ENTRIES SHOWN:
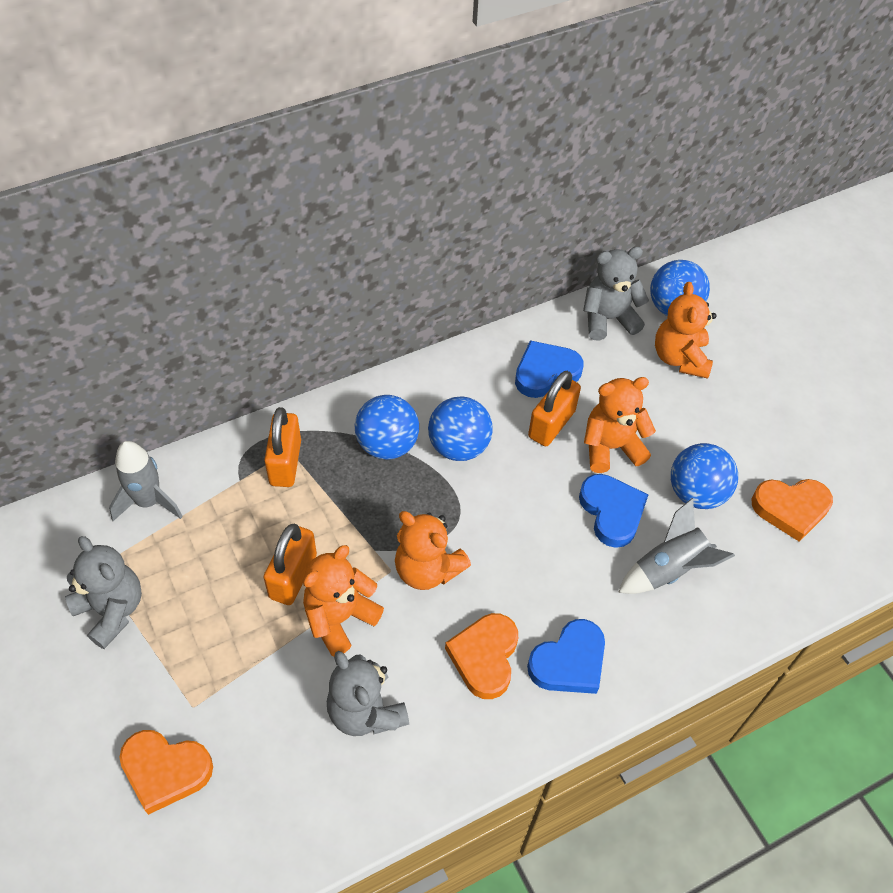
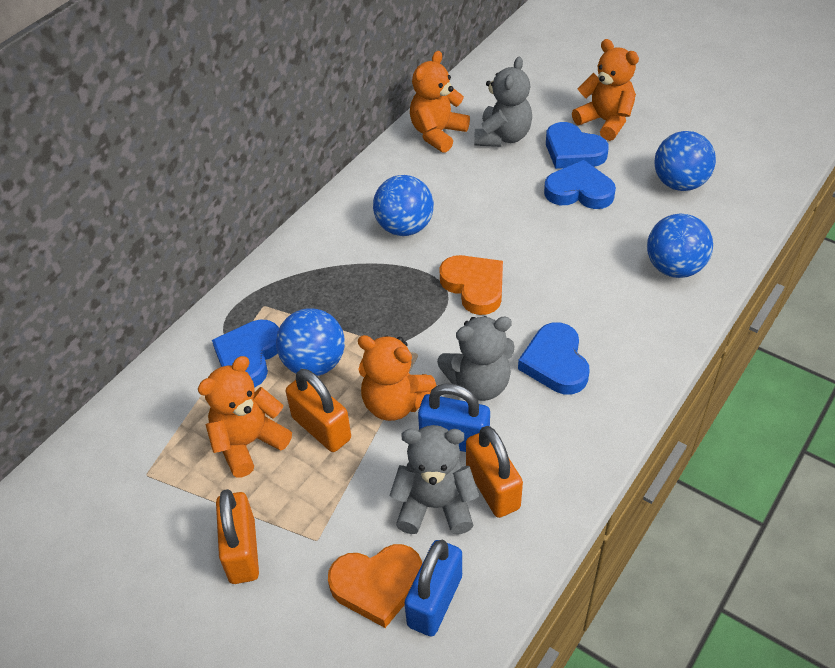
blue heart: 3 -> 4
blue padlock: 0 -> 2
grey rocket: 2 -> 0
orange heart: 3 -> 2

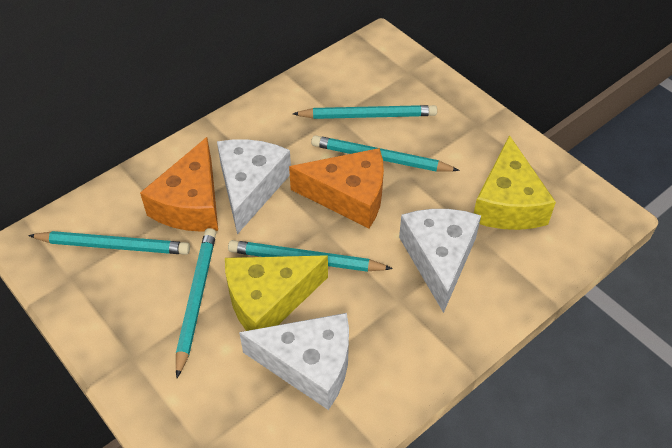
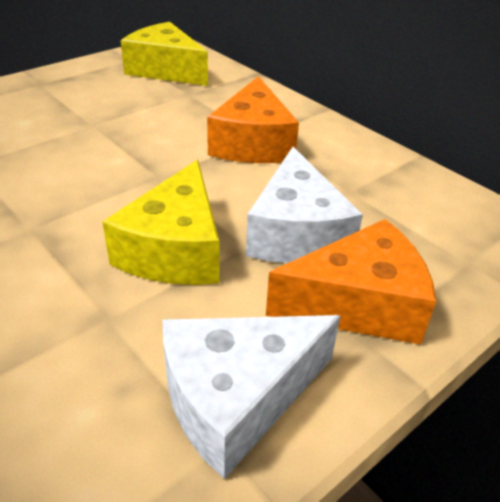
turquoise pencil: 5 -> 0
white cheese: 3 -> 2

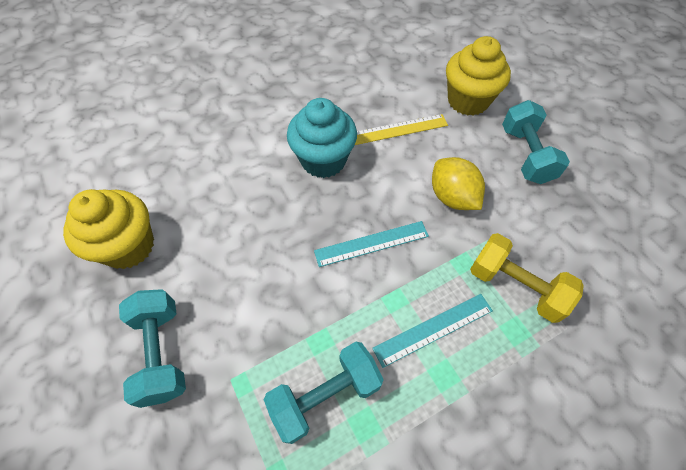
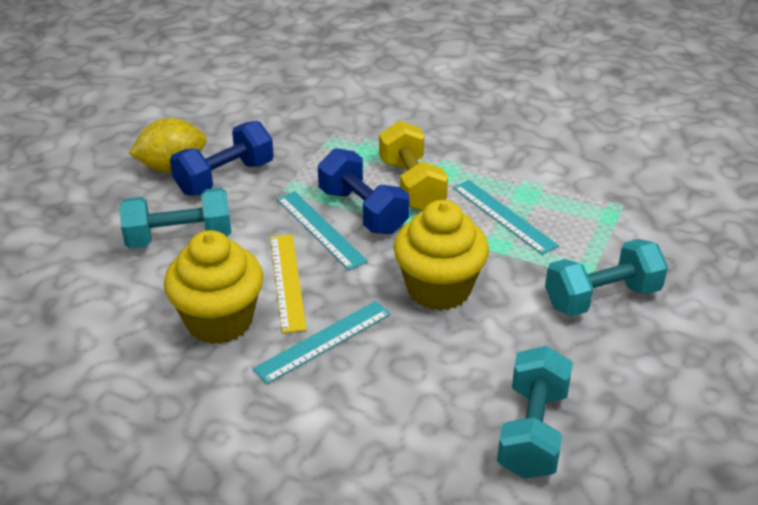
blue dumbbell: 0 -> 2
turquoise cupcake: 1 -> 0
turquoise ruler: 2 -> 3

TASK STATEMENT: Search the entries for the word "turquoise" and copy every line that has it.

RESULT OF THIS EXERCISE:
turquoise pencil: 5 -> 0
turquoise cupcake: 1 -> 0
turquoise ruler: 2 -> 3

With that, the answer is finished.